**PROBLEM DETAILS**
Please restate the records below word for word, leaving out every picture.

Segmentation polygon data

»»

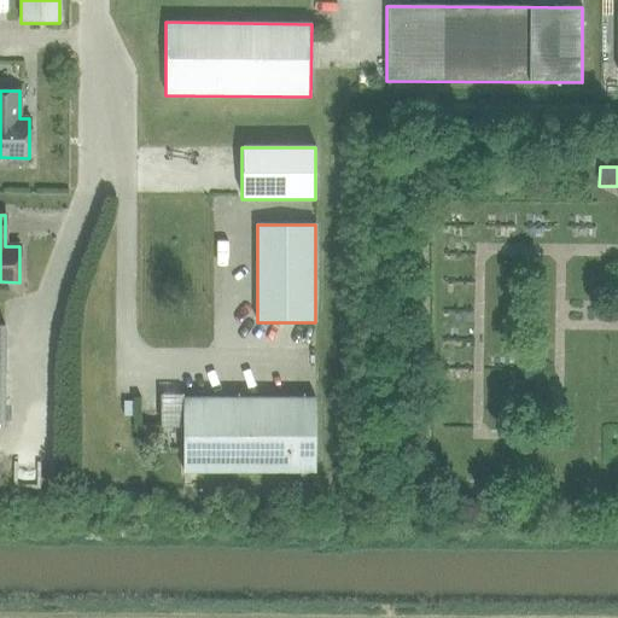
[(157,388),(156,423),(176,423),(178,388),(157,388)]
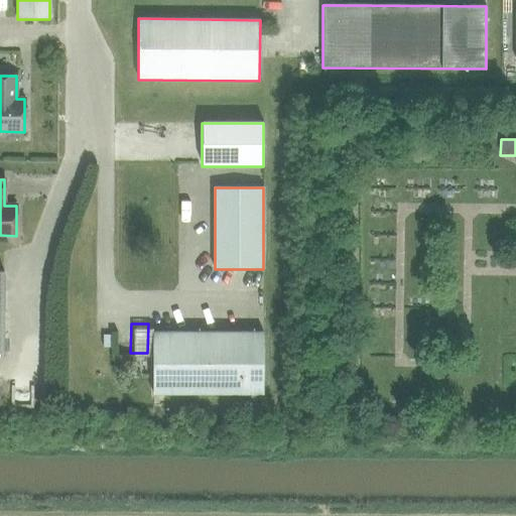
[(152,333),(153,395),(250,394),(250,399),(256,399),(256,394),(263,394),(263,333),(152,333)]
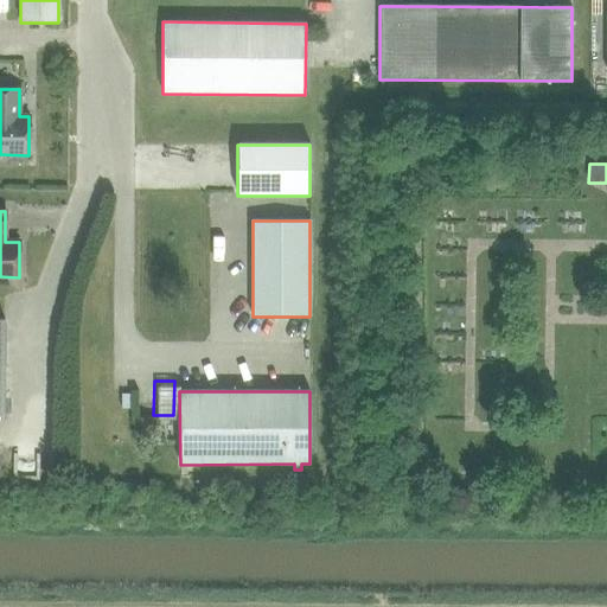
All buildings are outlined.
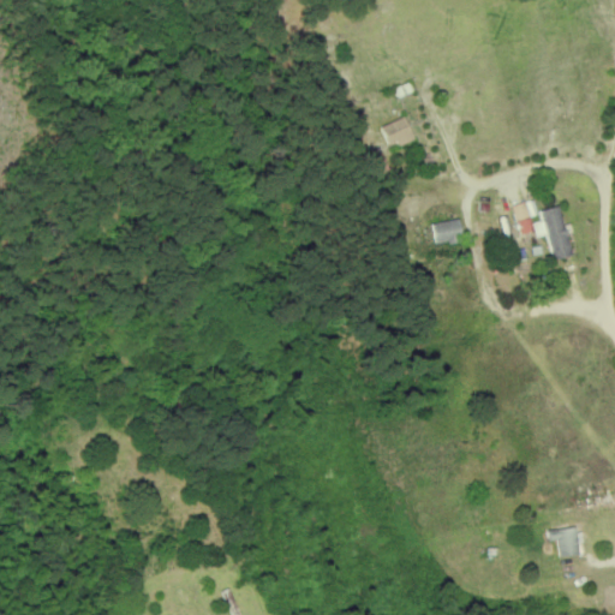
[(388,147),(413,137),(404,115),(380,125),(388,147)]
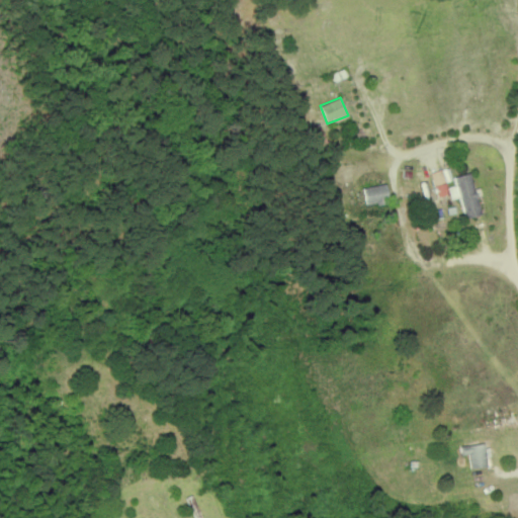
[(328,142),(320,128),(311,134),(319,148),(328,142)]
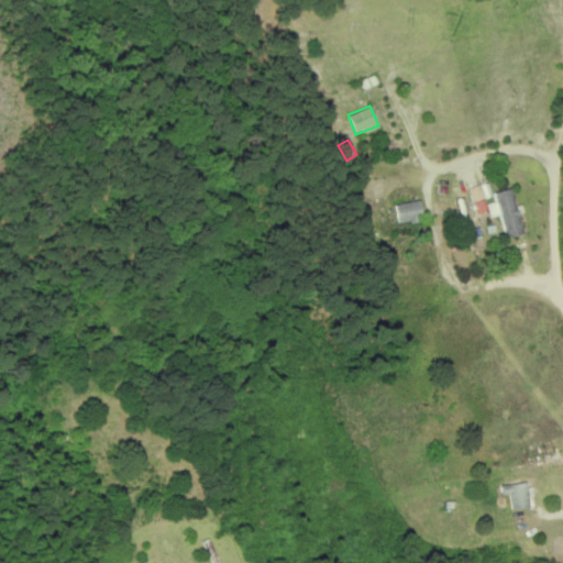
[(487,211),(481,184),(468,187),(476,213),(487,211)]
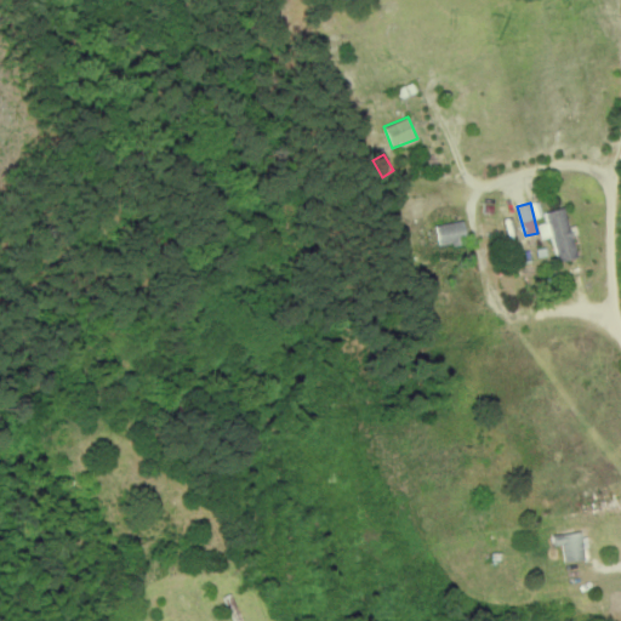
[(547,222),(536,224),(540,238),(551,235),(558,262),(576,257),(563,206),(543,212),(547,222)]
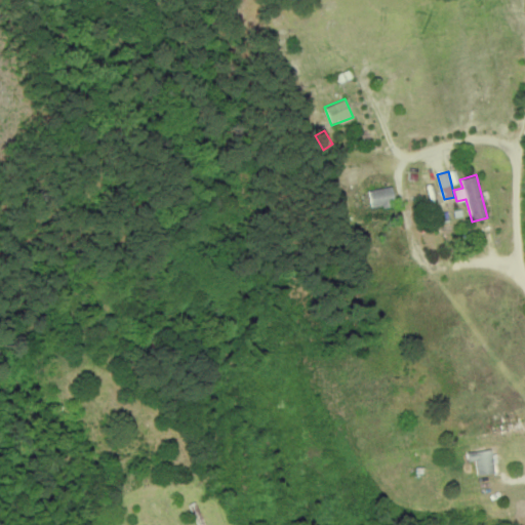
[(368,190),(371,208),(394,205),(391,186),(368,190)]
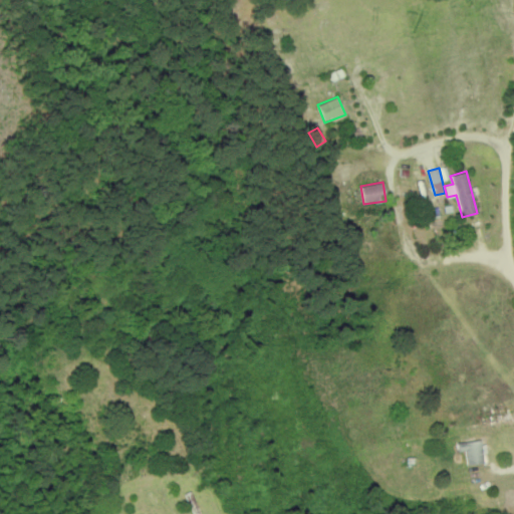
[(466,464),(483,463),(481,441),(456,442),(457,451),(466,451),(466,464)]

««

**RESULT OF THIS TASK**
[(157,388),(156,423),(176,423),(178,388),(157,388)]
[(152,333),(153,395),(250,394),(250,399),(256,399),(256,394),(263,394),(263,333),(152,333)]
All buildings are outlined.
[(388,147),(413,137),(404,115),(380,125),(388,147)]
[(328,142),(320,128),(311,134),(319,148),(328,142)]
[(487,211),(481,184),(468,187),(476,213),(487,211)]
[(547,222),(536,224),(540,238),(551,235),(558,262),(576,257),(563,206),(543,212),(547,222)]
[(368,190),(371,208),(394,205),(391,186),(368,190)]
[(466,464),(483,463),(481,441),(456,442),(457,451),(466,451),(466,464)]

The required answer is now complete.